• _TASK TO CARRY OUT_
After locating the line with "R9: 3.6k (AGND, CTL) -> none" in the data that follows, return it and every later line exactly, up to and including the line with "U4 pin E: J1/1 -> OPTO".

• _MATERIAL SHOWN_
————
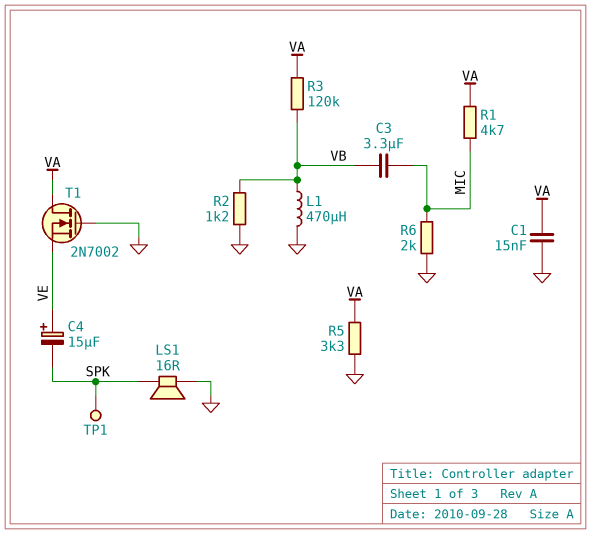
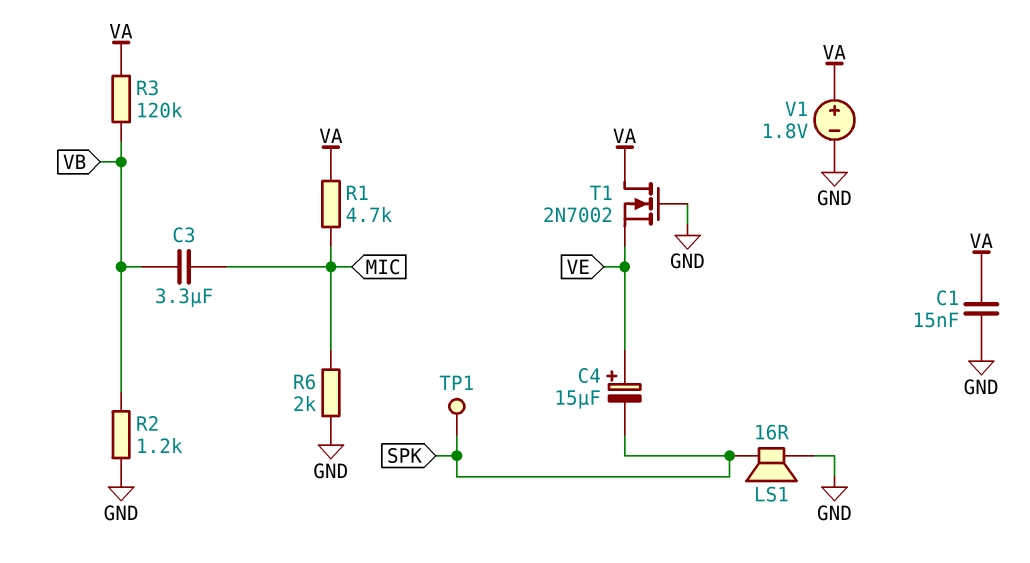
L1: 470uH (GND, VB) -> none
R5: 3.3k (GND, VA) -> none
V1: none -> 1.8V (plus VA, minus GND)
————
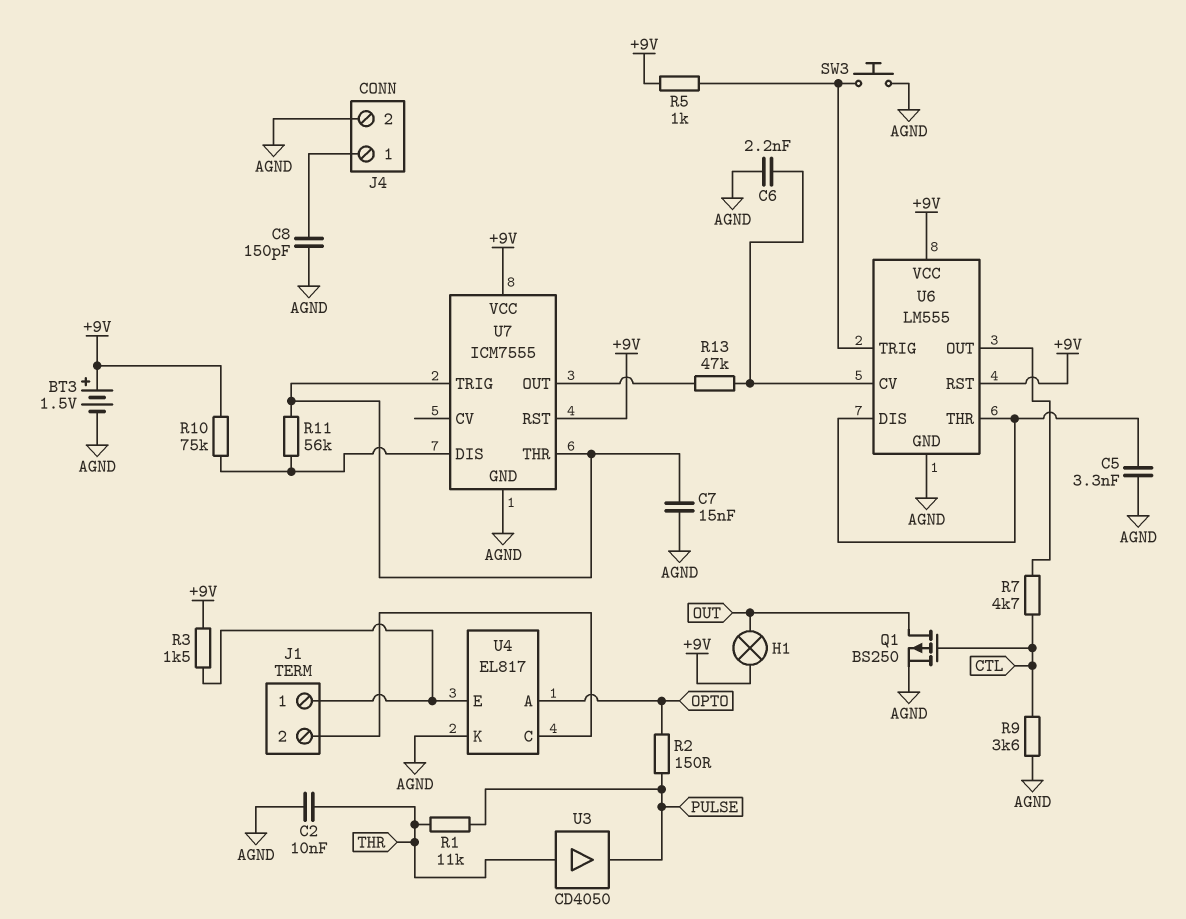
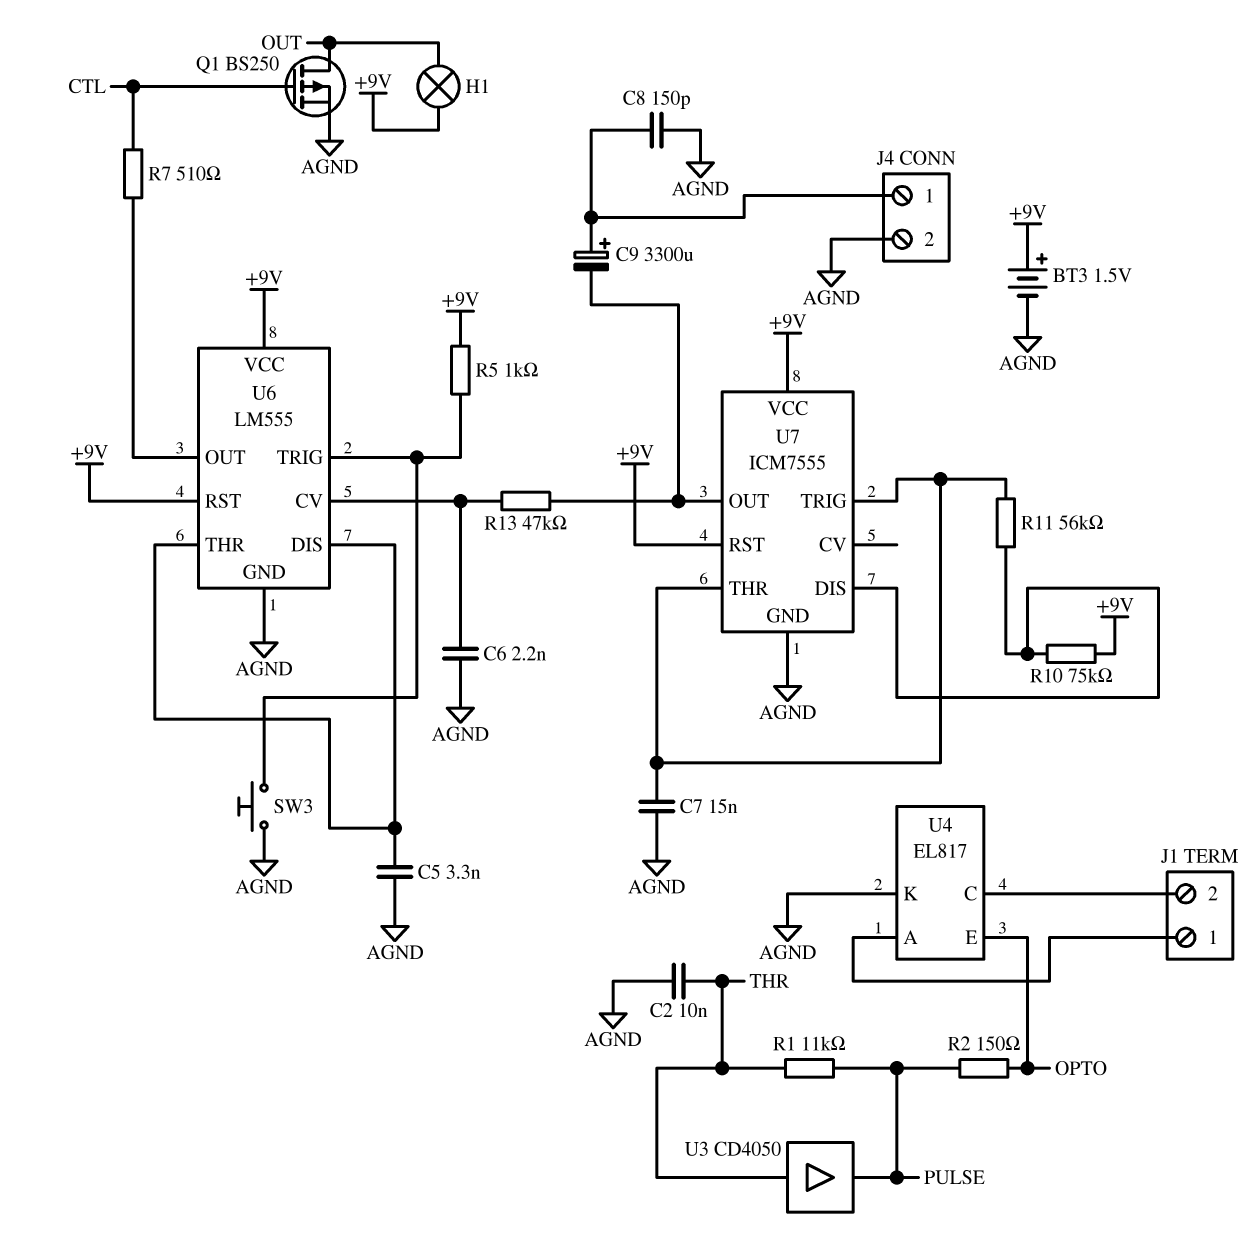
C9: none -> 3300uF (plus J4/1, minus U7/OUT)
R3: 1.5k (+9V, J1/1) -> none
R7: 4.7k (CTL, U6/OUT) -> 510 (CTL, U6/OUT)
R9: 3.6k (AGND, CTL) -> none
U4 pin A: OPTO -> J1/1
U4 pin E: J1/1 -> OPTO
————
• _SOLUTION FOR THIS EXERCISE_
R9: 3.6k (AGND, CTL) -> none
U4 pin A: OPTO -> J1/1
U4 pin E: J1/1 -> OPTO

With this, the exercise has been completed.